• [YOUR GOAL]
Work out how many lines below contain the word "LOAD", then give that number alone.

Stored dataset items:

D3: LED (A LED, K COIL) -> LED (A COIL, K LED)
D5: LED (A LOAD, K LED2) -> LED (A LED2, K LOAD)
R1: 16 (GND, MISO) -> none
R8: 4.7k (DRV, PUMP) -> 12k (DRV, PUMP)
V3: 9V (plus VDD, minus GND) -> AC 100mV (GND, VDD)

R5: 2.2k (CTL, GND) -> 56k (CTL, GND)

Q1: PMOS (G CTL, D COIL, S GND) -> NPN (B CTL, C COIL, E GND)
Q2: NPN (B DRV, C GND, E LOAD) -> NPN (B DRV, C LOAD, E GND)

...

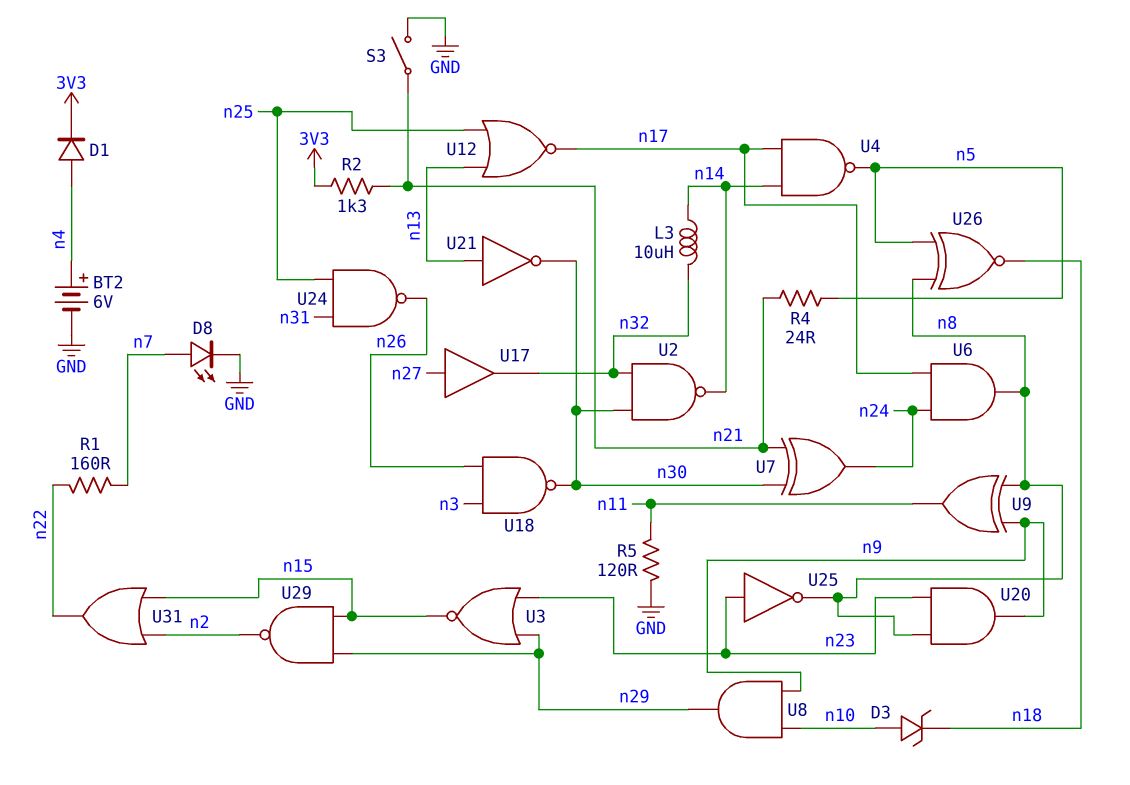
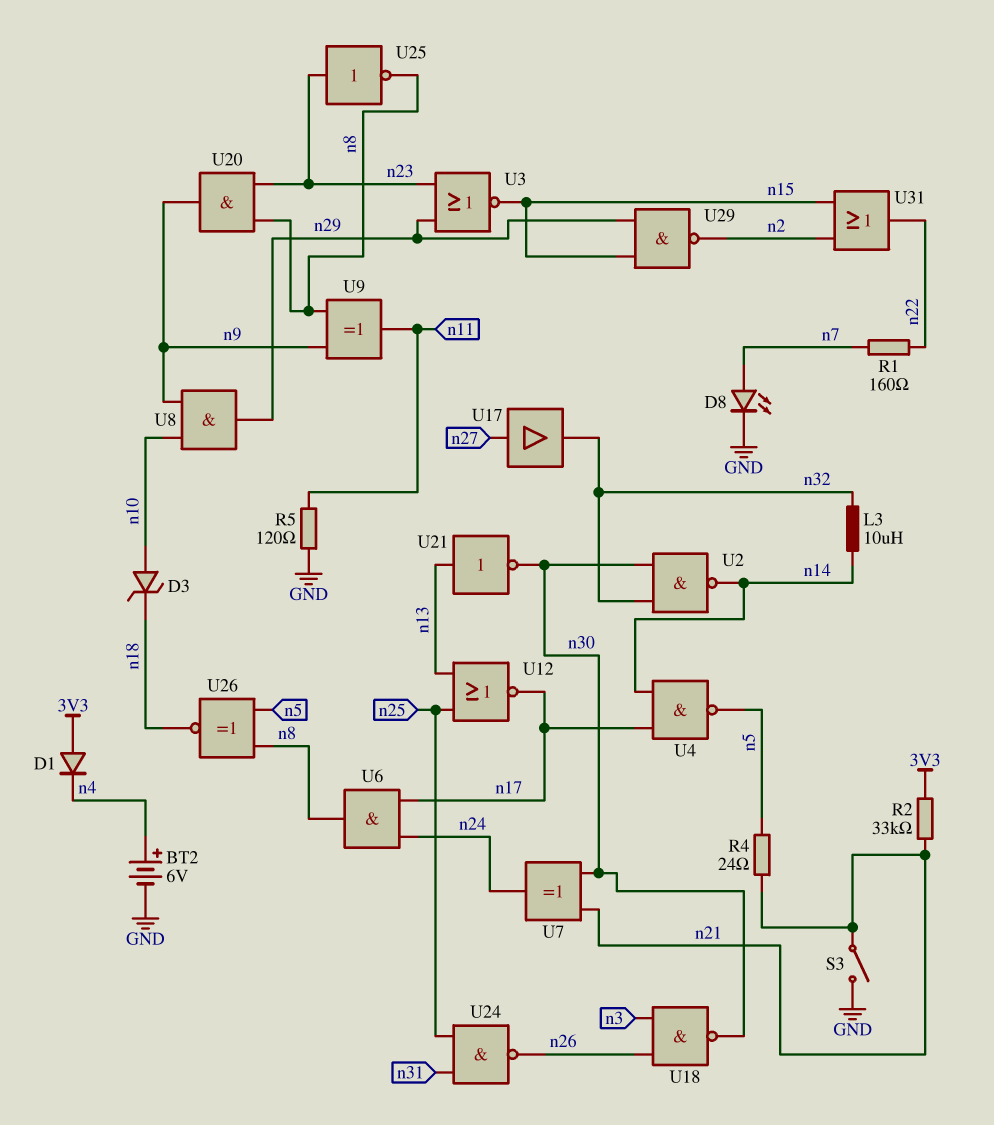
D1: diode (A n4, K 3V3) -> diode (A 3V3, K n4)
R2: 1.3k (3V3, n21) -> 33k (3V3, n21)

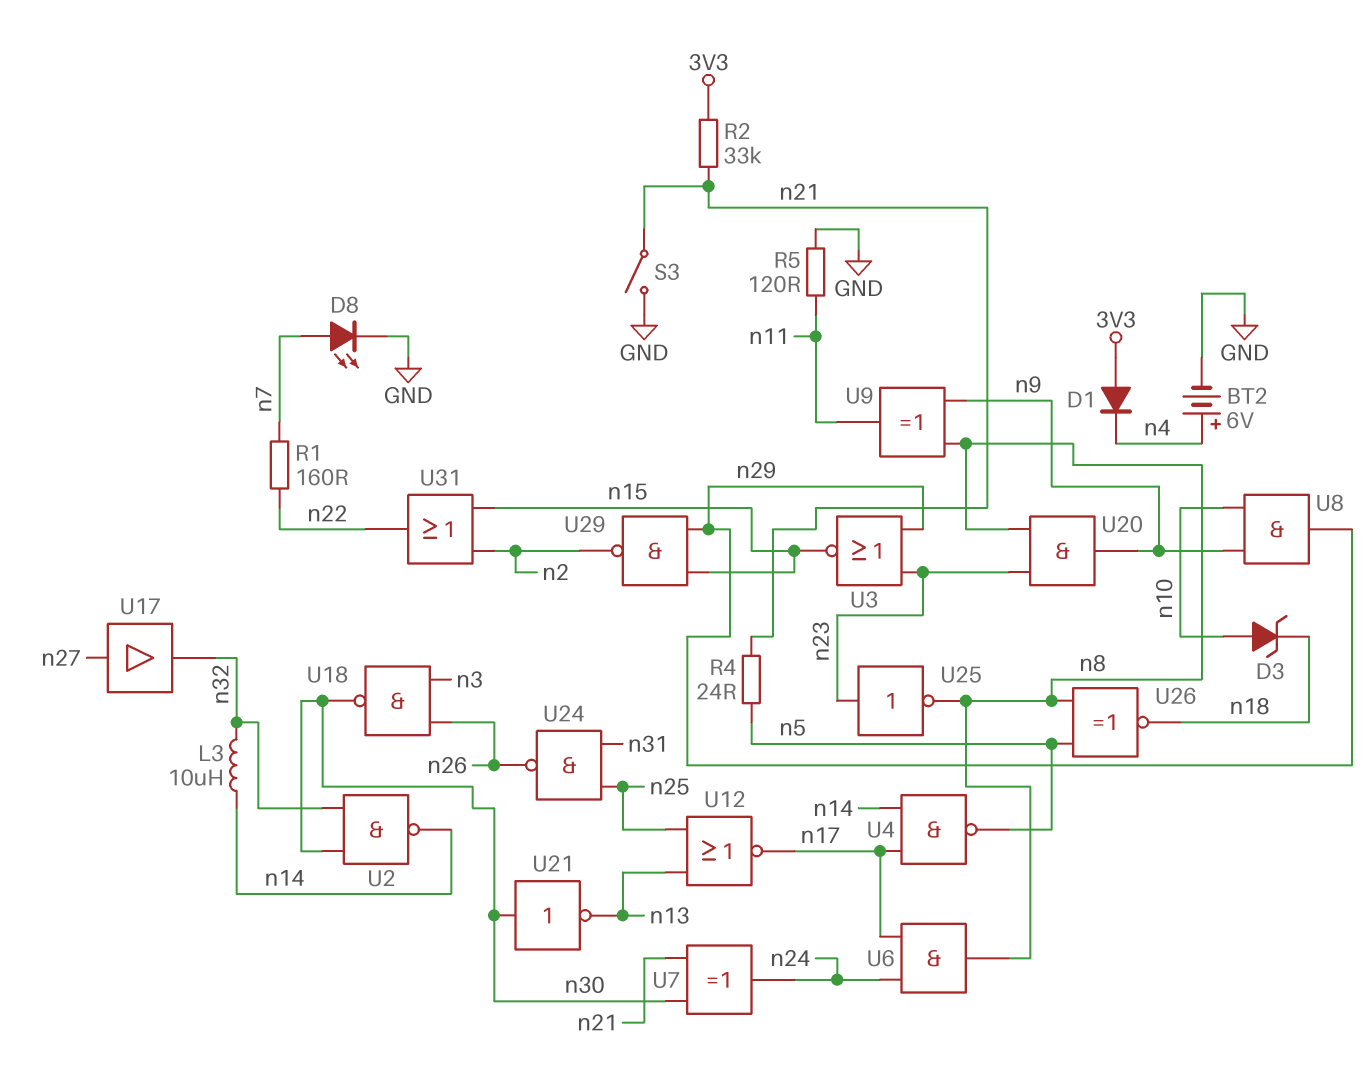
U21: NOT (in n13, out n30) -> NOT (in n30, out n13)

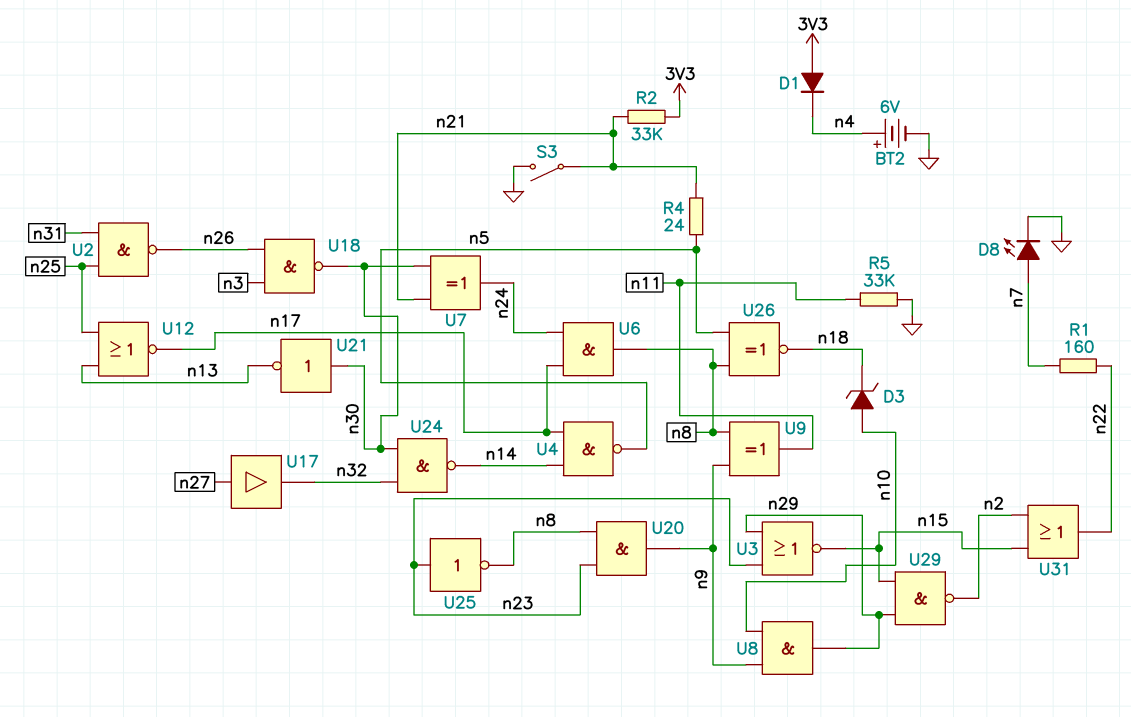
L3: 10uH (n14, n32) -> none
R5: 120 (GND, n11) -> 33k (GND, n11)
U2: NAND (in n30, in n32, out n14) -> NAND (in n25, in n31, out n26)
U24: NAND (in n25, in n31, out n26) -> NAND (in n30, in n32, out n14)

• [RESPONSE FOR THIS EXERCISE]
2